#### [Data for this exercise]
[Start of section]

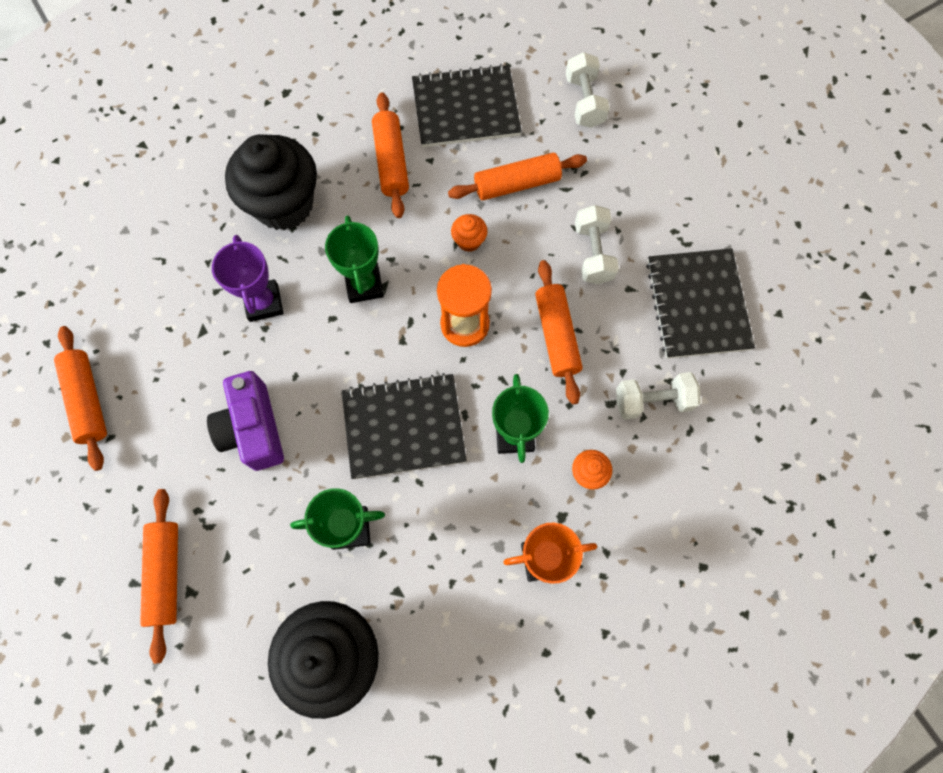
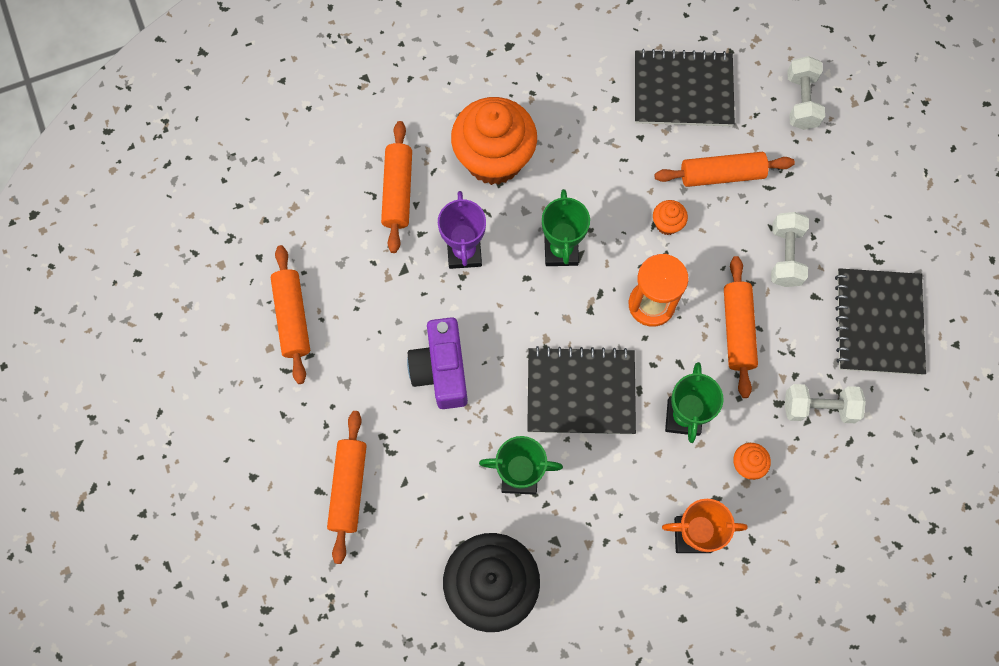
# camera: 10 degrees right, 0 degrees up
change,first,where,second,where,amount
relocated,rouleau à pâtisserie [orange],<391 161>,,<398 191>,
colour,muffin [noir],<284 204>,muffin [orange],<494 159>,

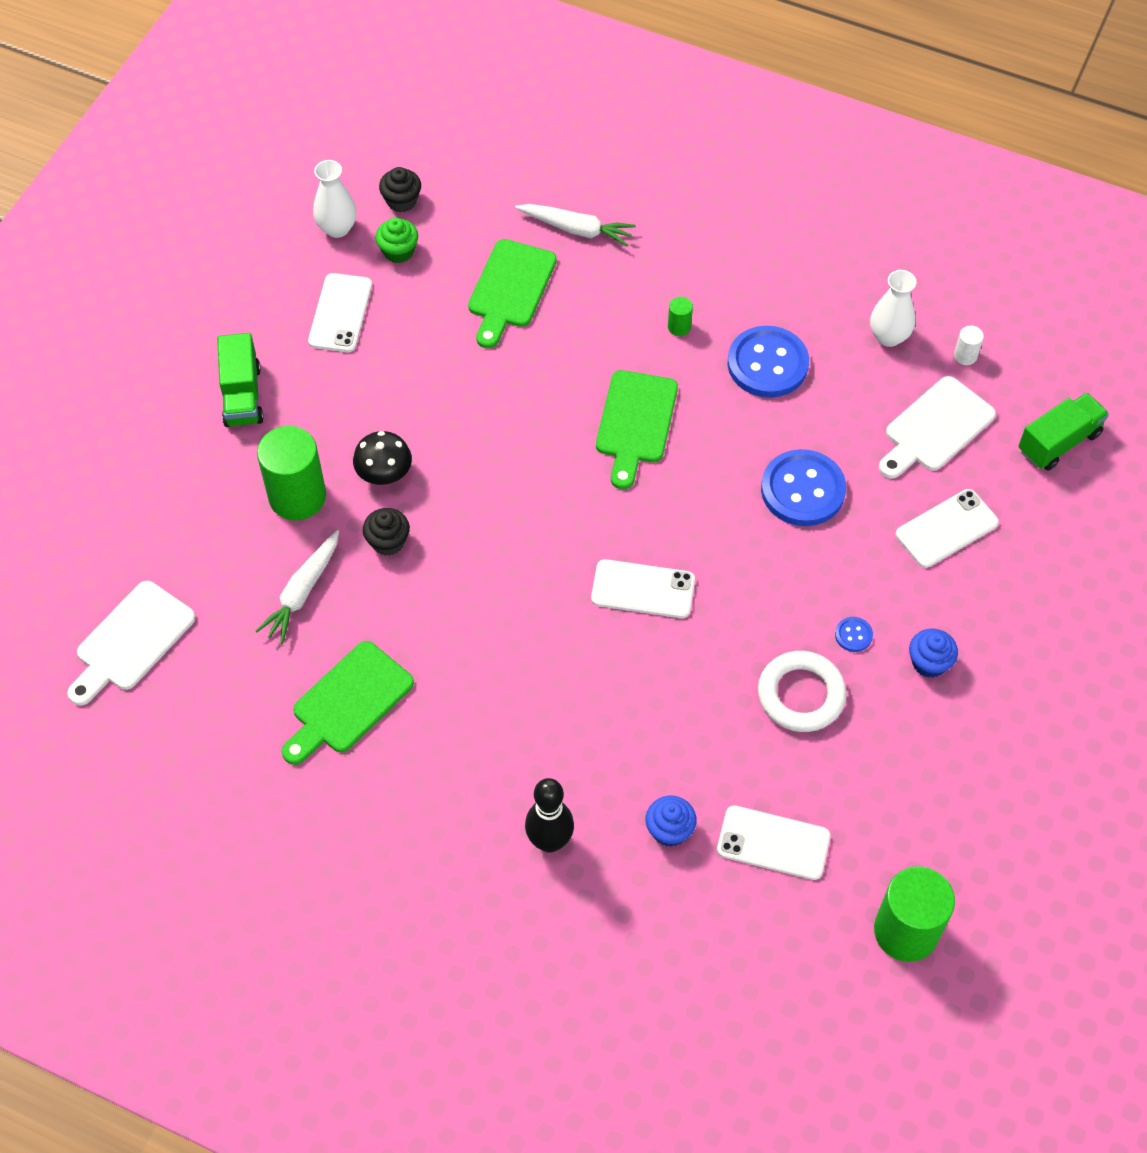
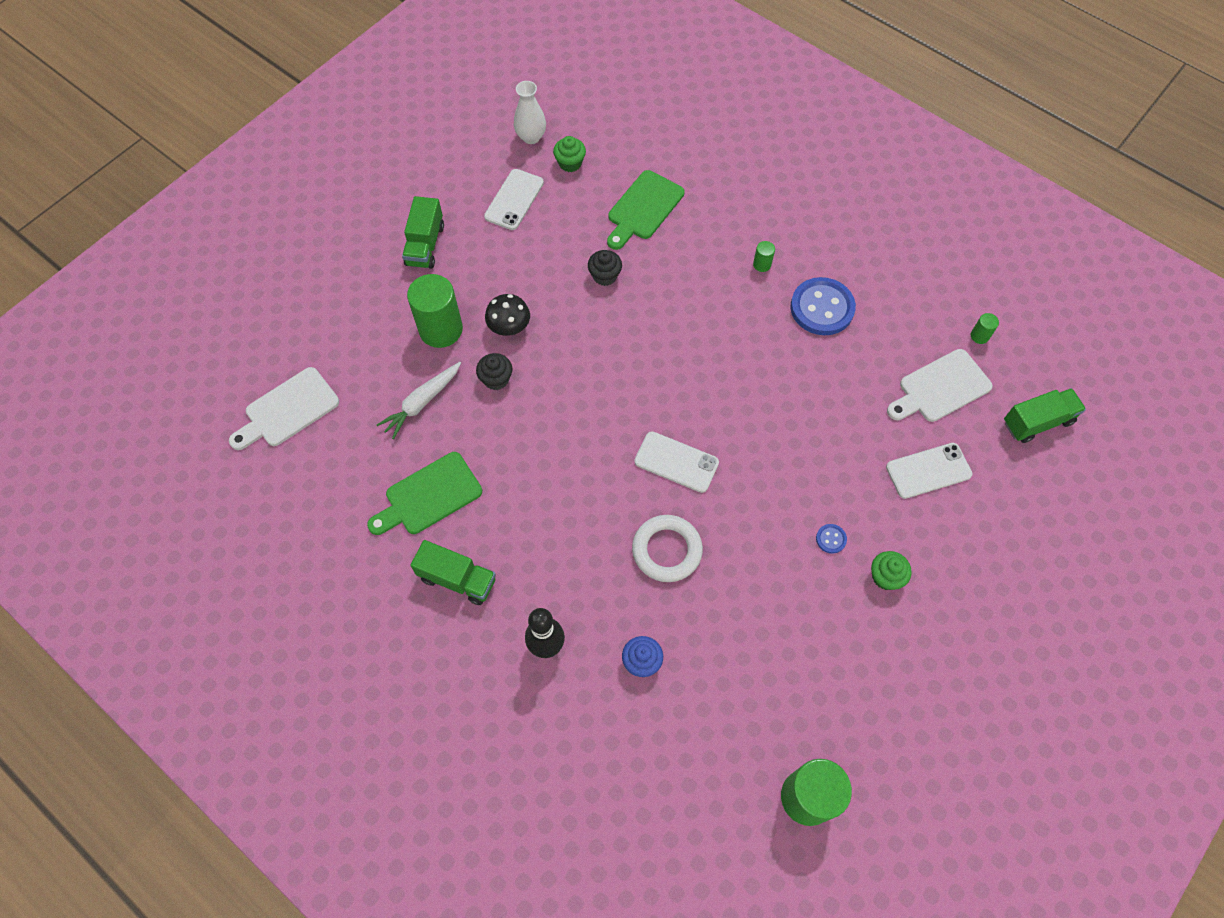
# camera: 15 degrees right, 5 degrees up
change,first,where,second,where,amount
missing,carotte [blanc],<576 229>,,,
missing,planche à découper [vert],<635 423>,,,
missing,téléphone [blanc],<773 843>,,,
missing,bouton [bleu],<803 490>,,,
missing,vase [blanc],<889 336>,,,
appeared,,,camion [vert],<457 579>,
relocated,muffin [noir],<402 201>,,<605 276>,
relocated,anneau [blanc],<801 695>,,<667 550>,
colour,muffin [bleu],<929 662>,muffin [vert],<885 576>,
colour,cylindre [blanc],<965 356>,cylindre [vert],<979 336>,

[End of section]
[Start of section]

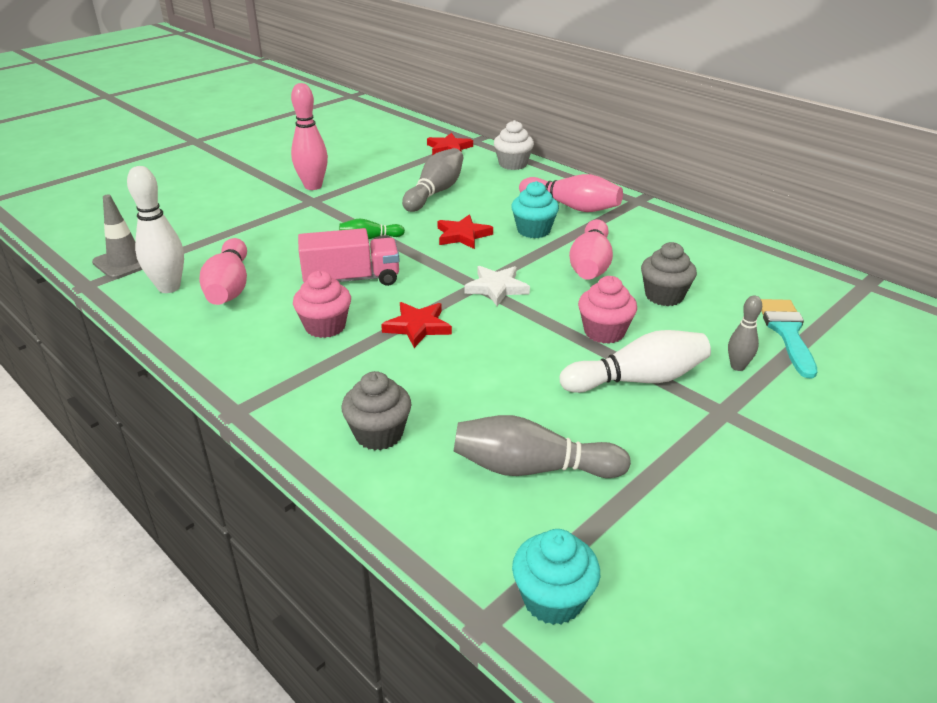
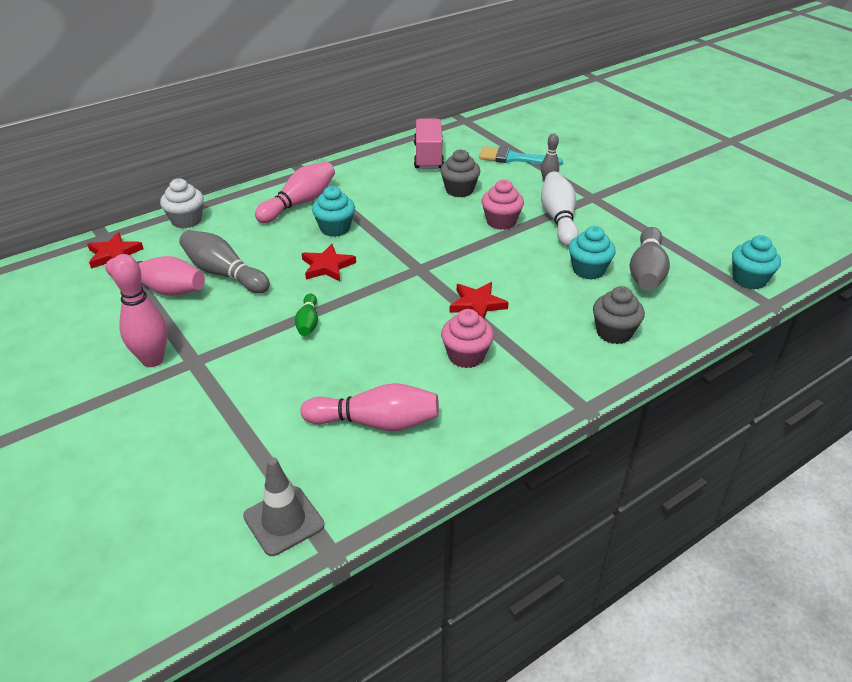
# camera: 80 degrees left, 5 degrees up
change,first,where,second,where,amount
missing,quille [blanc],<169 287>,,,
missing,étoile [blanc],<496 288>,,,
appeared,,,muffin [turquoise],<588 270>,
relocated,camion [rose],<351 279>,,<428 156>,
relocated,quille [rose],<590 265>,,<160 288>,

[End of section]

Your answer should be the lines above, from the line containing "# camera: 10 degrees right, 0 degrees up" up to and including the line containing "relocated,rouleau à pâtisserie", reproduced exactly and with nothing else.

#### [Answer section]
# camera: 10 degrees right, 0 degrees up
change,first,where,second,where,amount
relocated,rouleau à pâtisserie [orange],<391 161>,,<398 191>,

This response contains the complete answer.